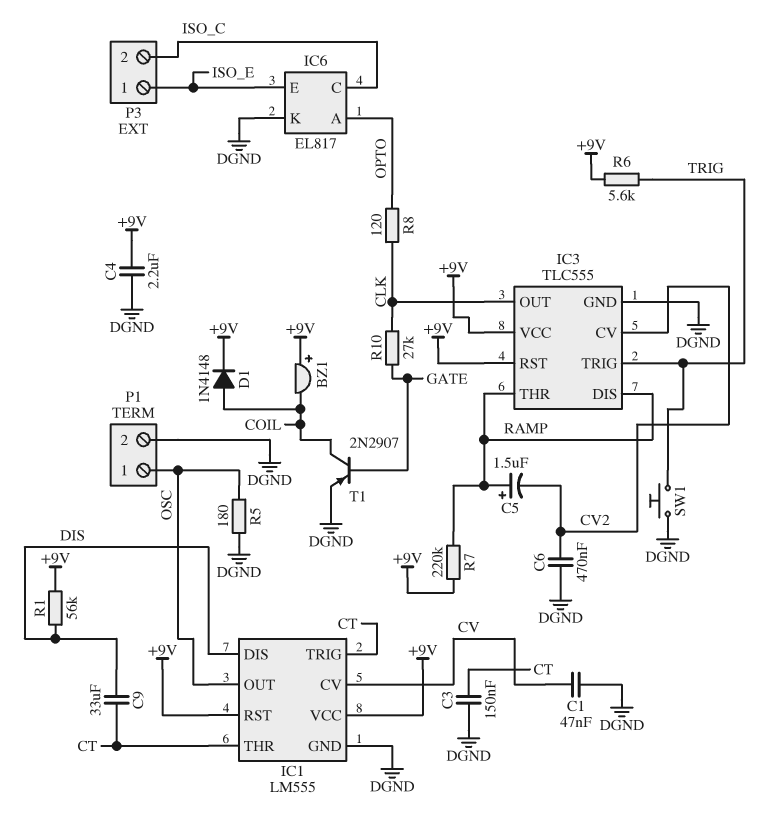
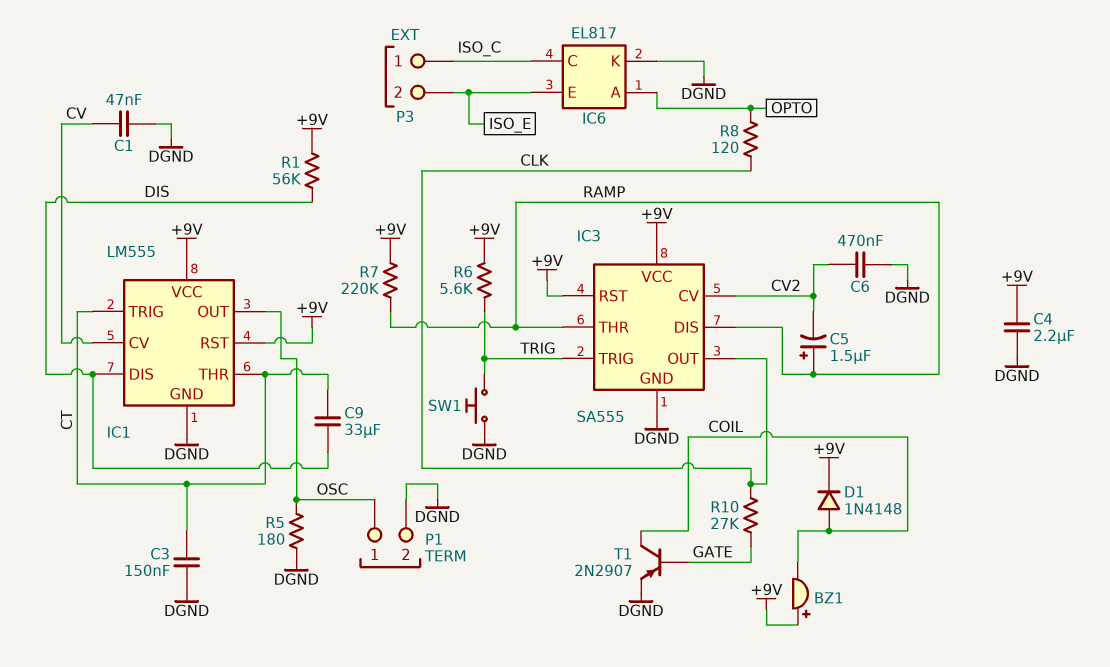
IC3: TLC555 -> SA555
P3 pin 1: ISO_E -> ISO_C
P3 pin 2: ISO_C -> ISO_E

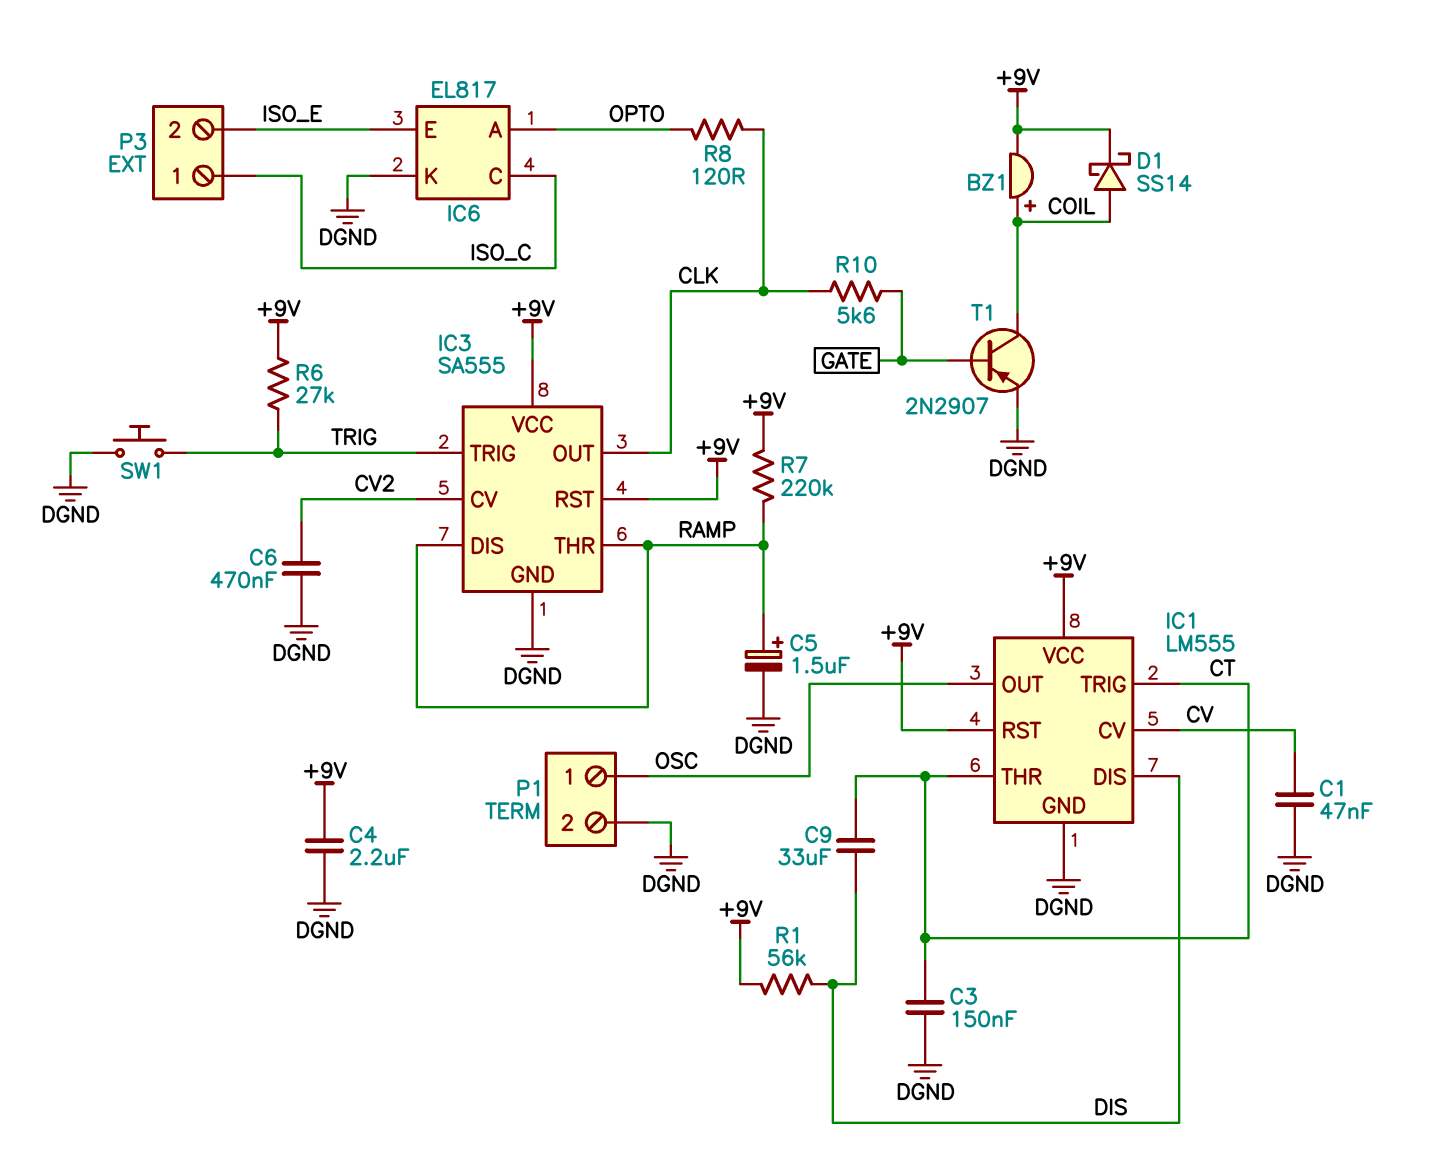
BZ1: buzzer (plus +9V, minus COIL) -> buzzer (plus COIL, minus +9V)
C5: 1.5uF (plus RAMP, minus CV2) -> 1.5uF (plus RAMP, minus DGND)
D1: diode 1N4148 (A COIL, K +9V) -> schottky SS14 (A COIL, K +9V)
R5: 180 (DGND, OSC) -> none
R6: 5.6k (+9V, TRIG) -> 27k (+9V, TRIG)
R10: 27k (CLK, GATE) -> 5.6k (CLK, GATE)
════════════════════
Repeat the whole listing above word for word, but keep any picture out of it.

* [Response below]
IC3: TLC555 -> SA555
P3 pin 1: ISO_E -> ISO_C
P3 pin 2: ISO_C -> ISO_E

BZ1: buzzer (plus +9V, minus COIL) -> buzzer (plus COIL, minus +9V)
C5: 1.5uF (plus RAMP, minus CV2) -> 1.5uF (plus RAMP, minus DGND)
D1: diode 1N4148 (A COIL, K +9V) -> schottky SS14 (A COIL, K +9V)
R5: 180 (DGND, OSC) -> none
R6: 5.6k (+9V, TRIG) -> 27k (+9V, TRIG)
R10: 27k (CLK, GATE) -> 5.6k (CLK, GATE)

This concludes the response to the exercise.